Output the data unchanged and complete, minus the images.

[[ Materials provided open ]]

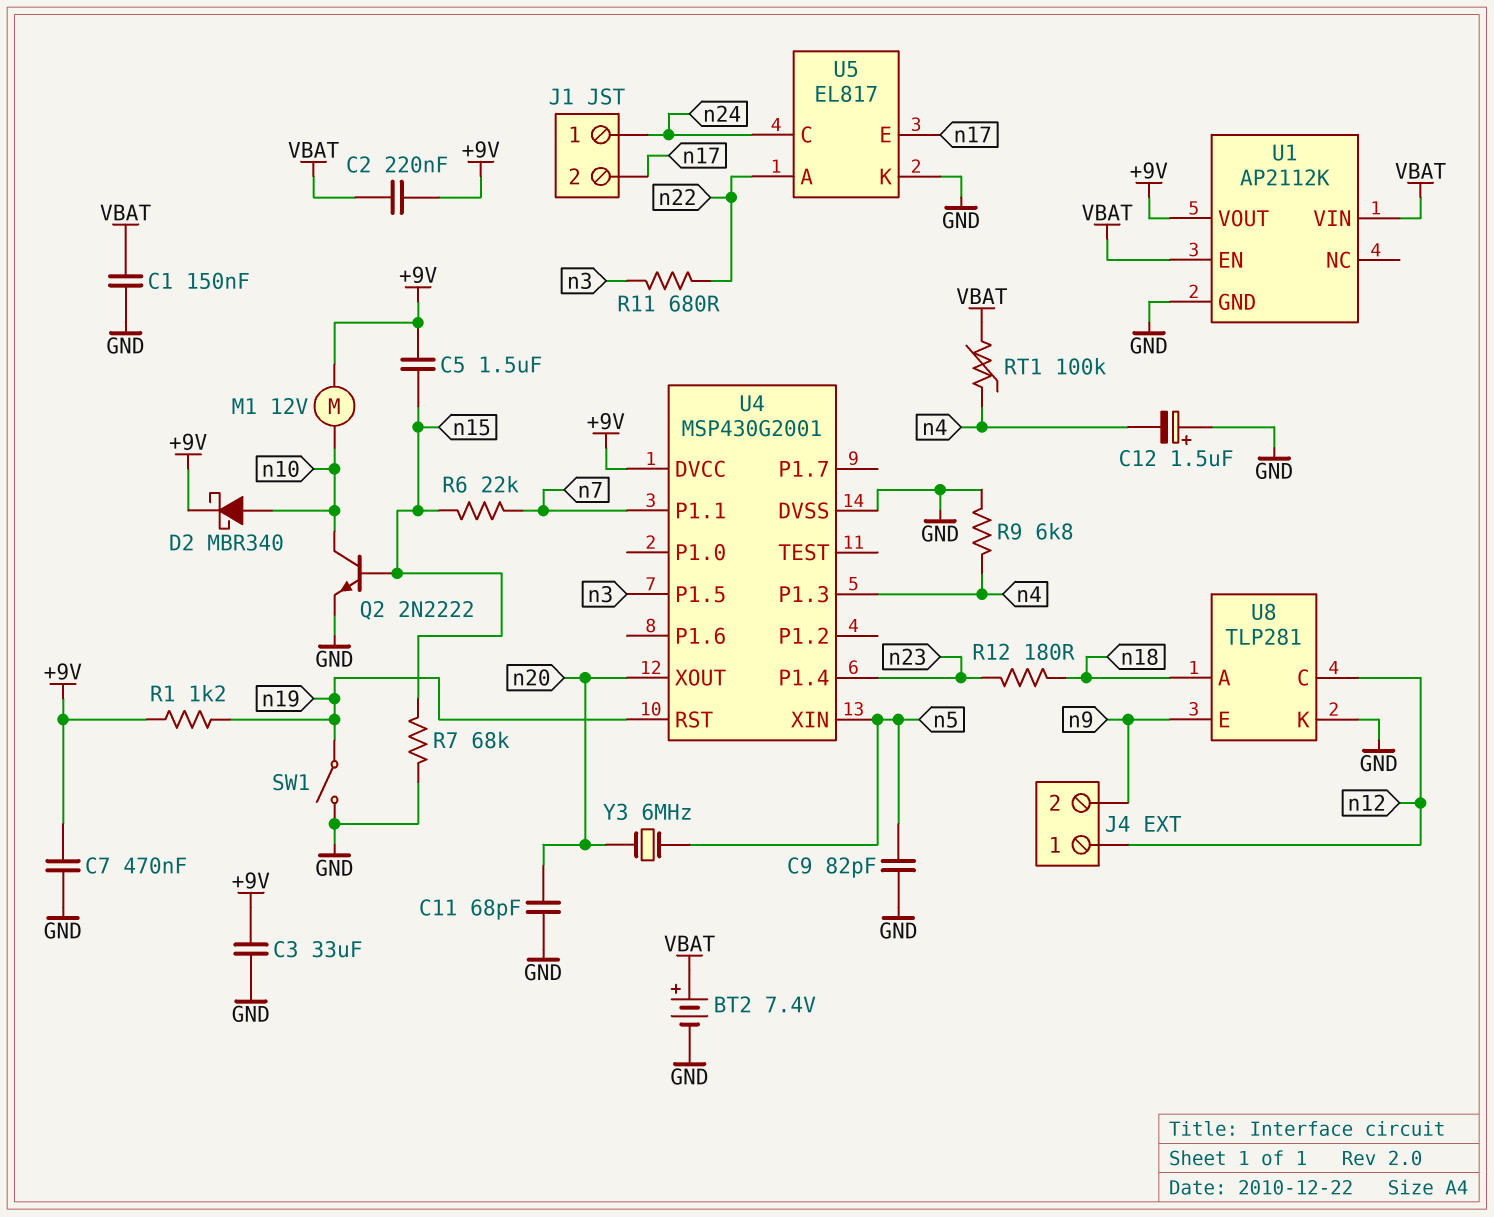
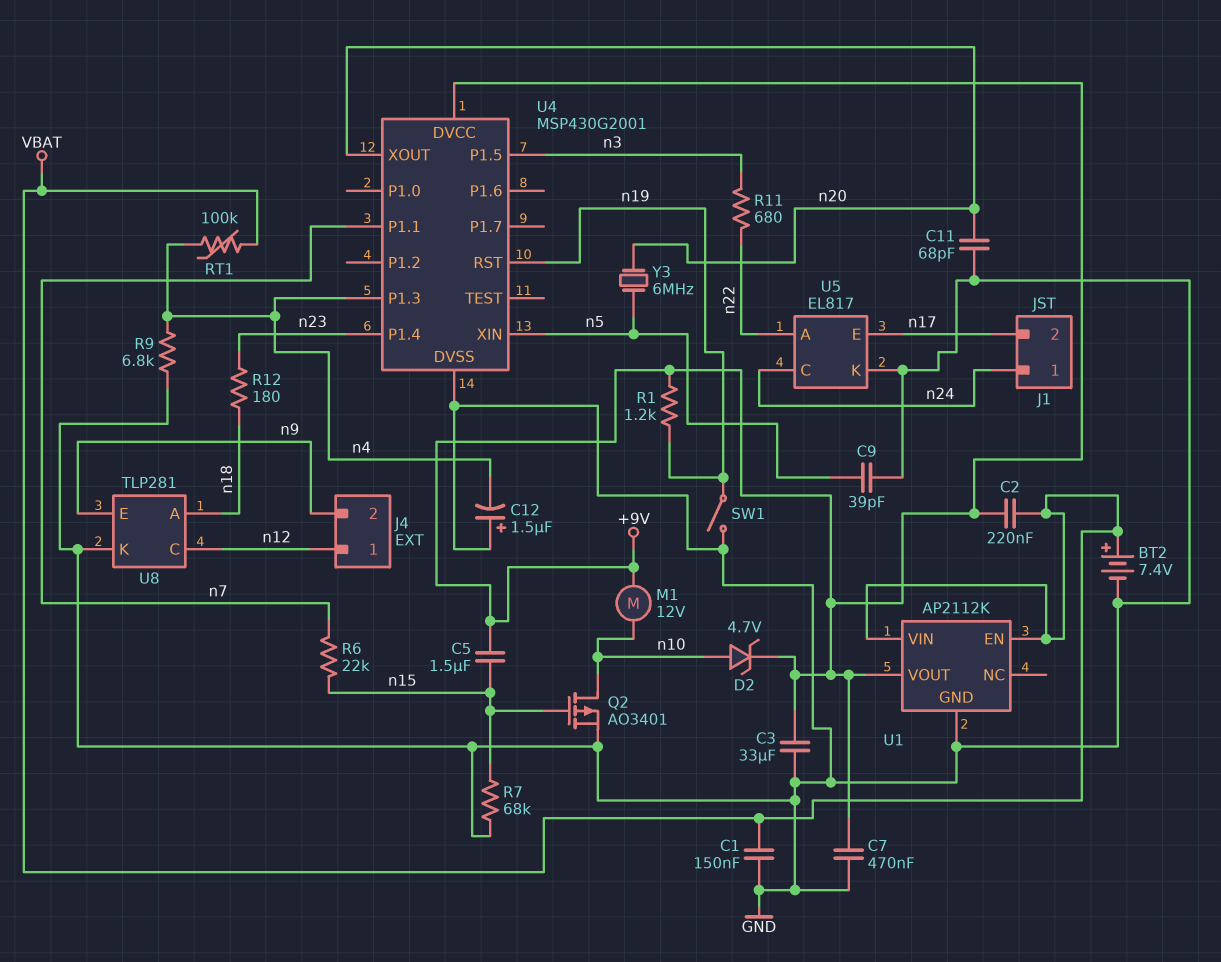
C9: 82pF (GND, n5) -> 39pF (GND, n5)
D2: schottky MBR340 (A n10, K +9V) -> zener 4.7V (A n10, K +9V)
Q2: NPN 2N2222 (B n15, C n10, E GND) -> PMOS AO3401 (G n15, D n10, S GND)

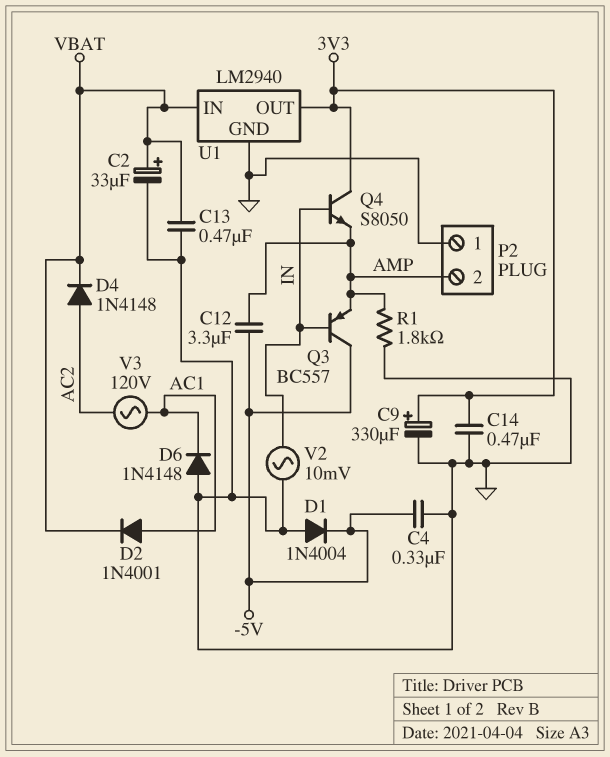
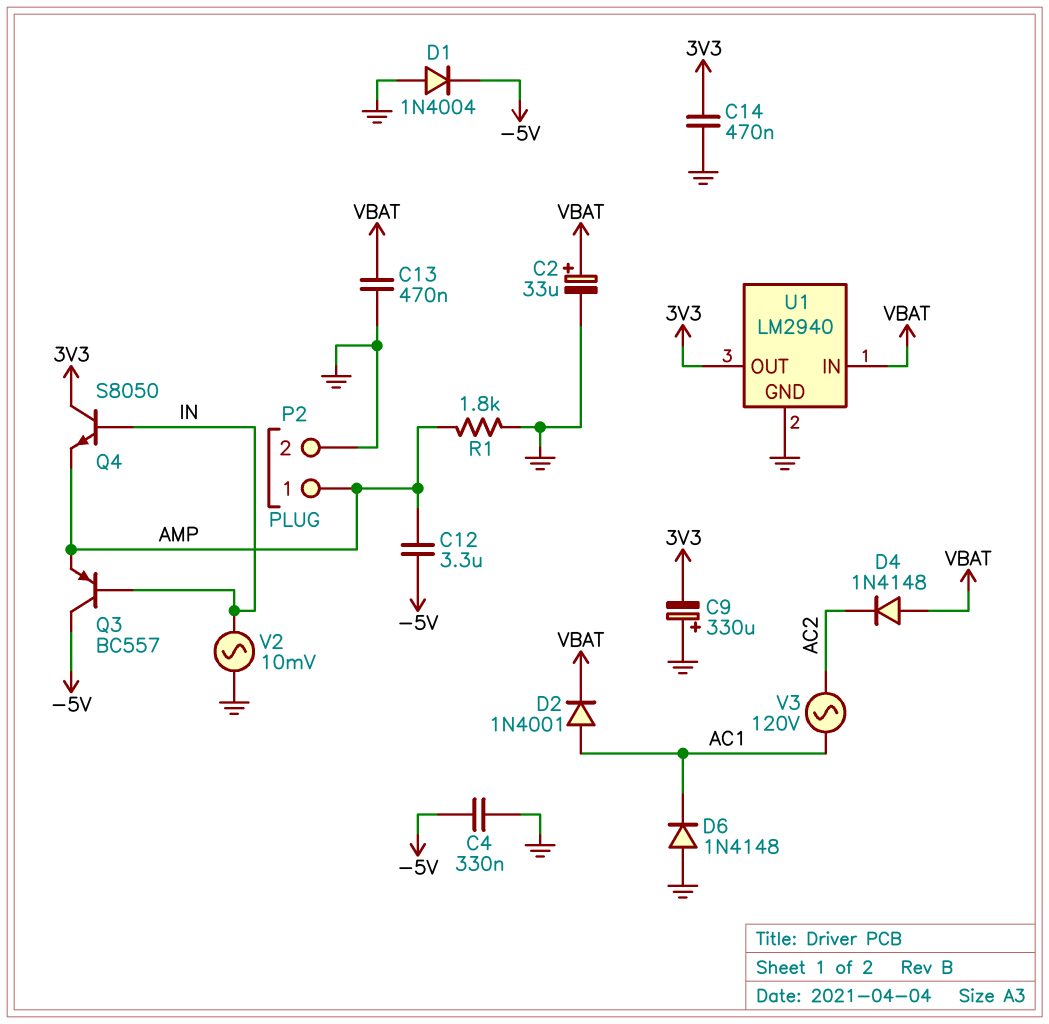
C9: 330uF (plus 3V3, minus GND) -> 330uF (plus GND, minus 3V3)
D4: diode 1N4148 (A AC2, K VBAT) -> diode 1N4148 (A VBAT, K AC2)
P2 pin 1: GND -> AMP
P2 pin 2: AMP -> GND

[[ Materials provided closed ]]

**Result of the task:**
C9: 82pF (GND, n5) -> 39pF (GND, n5)
D2: schottky MBR340 (A n10, K +9V) -> zener 4.7V (A n10, K +9V)
Q2: NPN 2N2222 (B n15, C n10, E GND) -> PMOS AO3401 (G n15, D n10, S GND)

C9: 330uF (plus 3V3, minus GND) -> 330uF (plus GND, minus 3V3)
D4: diode 1N4148 (A AC2, K VBAT) -> diode 1N4148 (A VBAT, K AC2)
P2 pin 1: GND -> AMP
P2 pin 2: AMP -> GND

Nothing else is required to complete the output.